*Required action*: Copy the entries below word for word, minus the pictures.

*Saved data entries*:
[Start of Attachment]

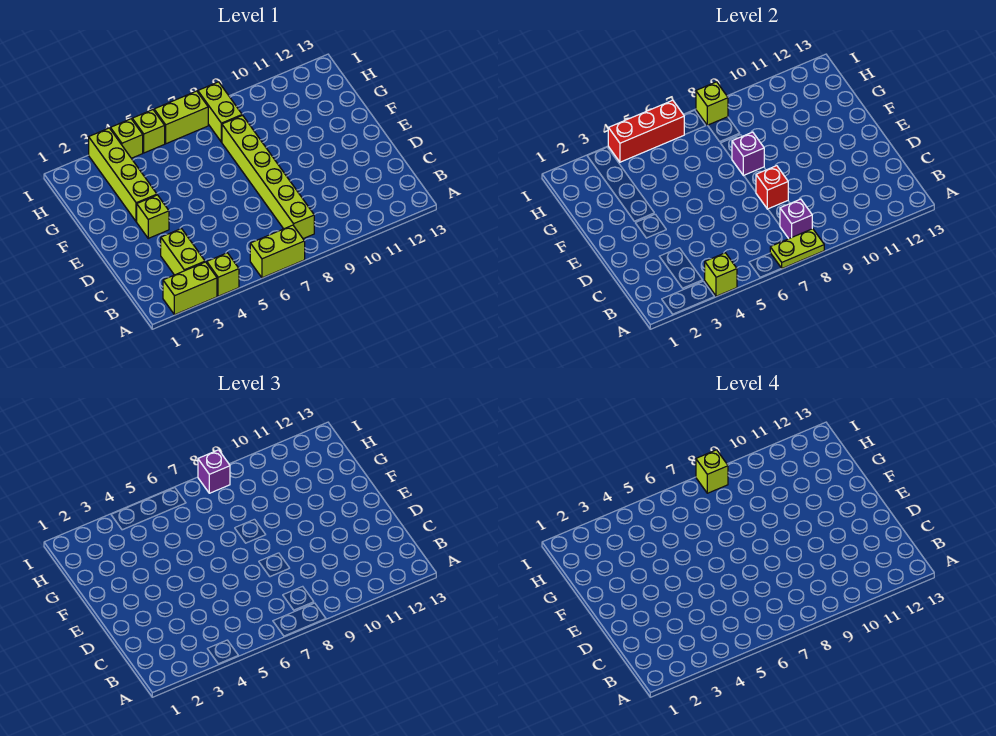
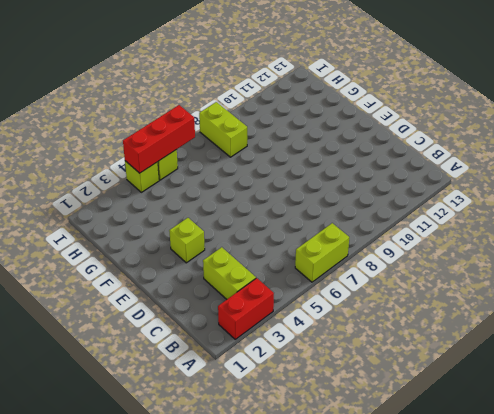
red brick A2:A3 level 1 -> lime brick A2:A3 level 1
none -> lime brick A4 level 1
none -> lime brick B8:G8 level 1
none -> lime brick F3:I3 level 1

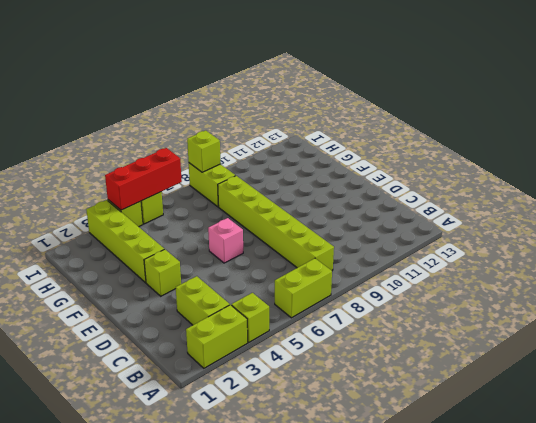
pink brick E6 level 1 -> none
none -> lime brick I6:I7 level 1
none -> lime brick A4 level 2
none -> lime plate A7:A8 level 2

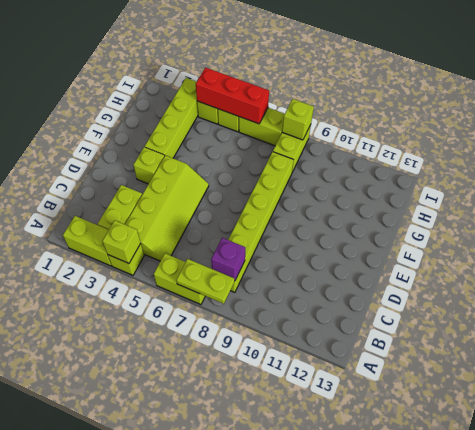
lime slope B4:E5 level 1 top 4 -> none
none -> red brick D8 level 2
none -> purple brick F8 level 2
none -> purple brick I8 level 3

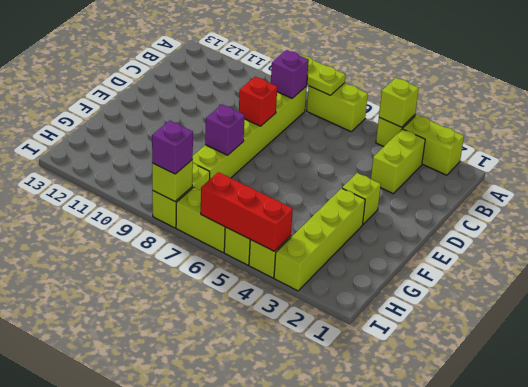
none -> lime brick I8 level 4

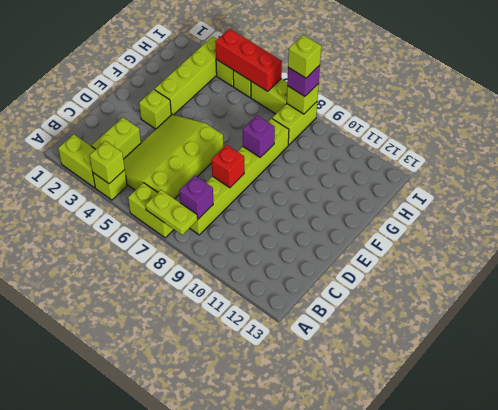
lime slope B4:E6 level 1 top 6 -> none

[End of Attachment]

*Response area*:
red brick A2:A3 level 1 -> lime brick A2:A3 level 1
none -> lime brick A4 level 1
none -> lime brick B8:G8 level 1
none -> lime brick F3:I3 level 1

pink brick E6 level 1 -> none
none -> lime brick I6:I7 level 1
none -> lime brick A4 level 2
none -> lime plate A7:A8 level 2

lime slope B4:E5 level 1 top 4 -> none
none -> red brick D8 level 2
none -> purple brick F8 level 2
none -> purple brick I8 level 3

none -> lime brick I8 level 4

lime slope B4:E6 level 1 top 6 -> none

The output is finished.